TASK INSTRUCTIONS
Find the line with "camera: 25 degrees left, 5 degrees up" in the data below, then restate it and all remaining lines exactly, adding nothing.
*** Begin section ***
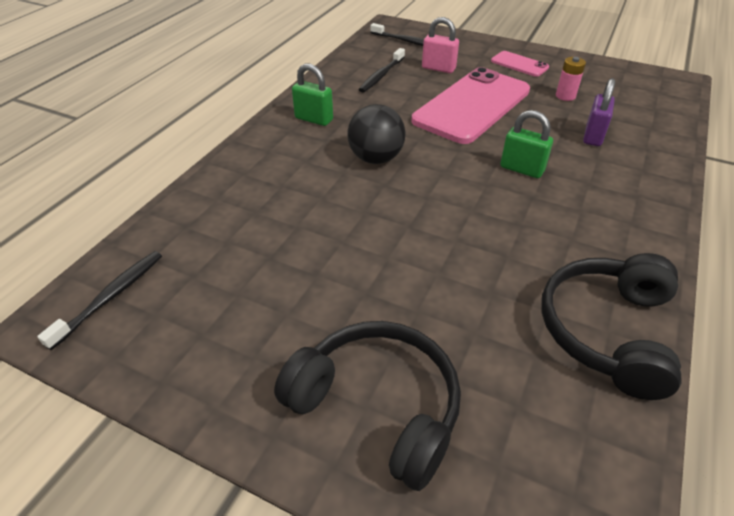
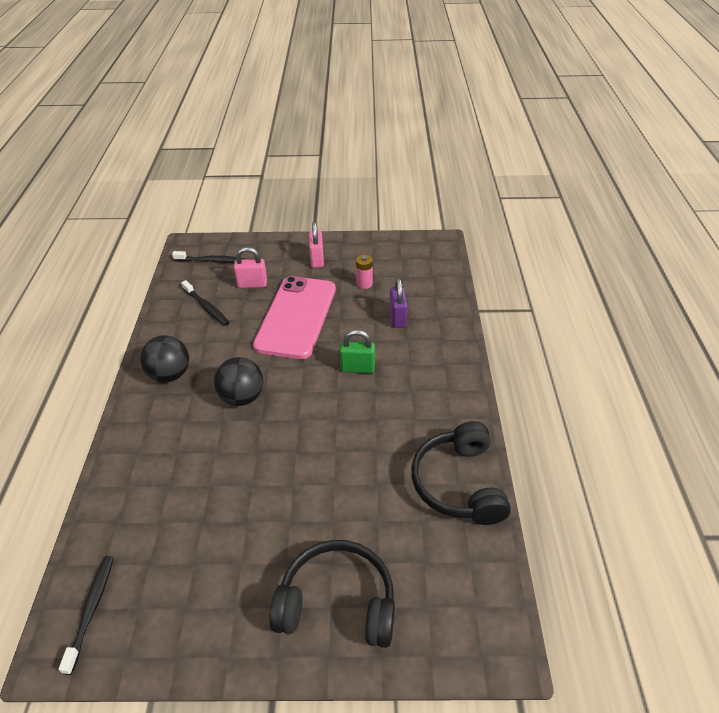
camera: 25 degrees left, 0 degrees up
green padlock [292,64,333,126] -> black ball [140,335,189,382]
black toothbrush [359,48,405,93] -> black toothbrush turned 45 degrees counterclockwise [181,280,230,326]
pink phone [491,51,549,77] -> pink padlock [309,222,324,268]

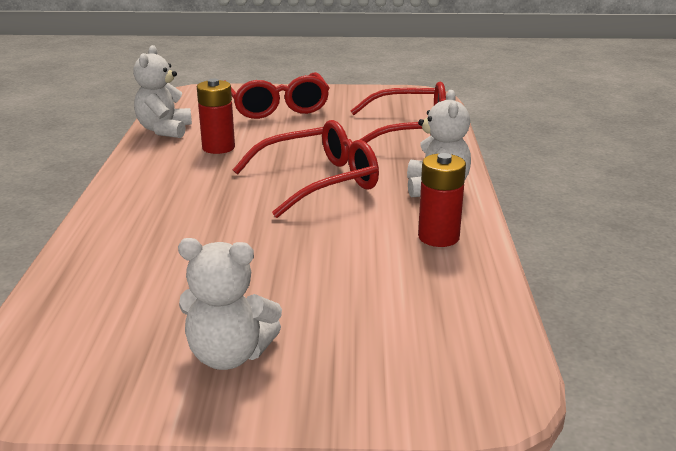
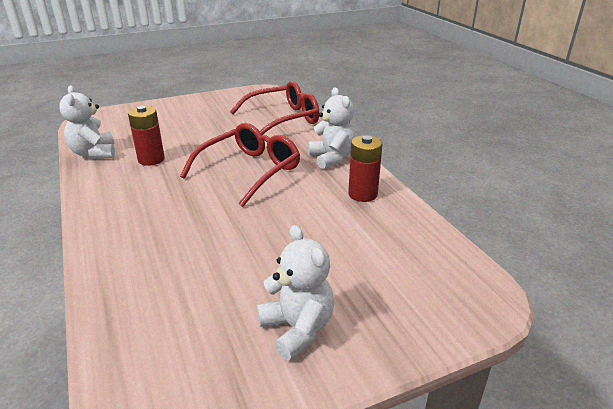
camera: 25 degrees left, 5 degrees up
white teddy bear [178,238,282,370] -> white teddy bear turned 105 degrees counterclockwise [257,225,334,361]
red glasses [231,72,329,119] -> none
*** End section ***
TASK OUTPUT
camera: 25 degrees left, 5 degrees up
white teddy bear [178,238,282,370] -> white teddy bear turned 105 degrees counterclockwise [257,225,334,361]
red glasses [231,72,329,119] -> none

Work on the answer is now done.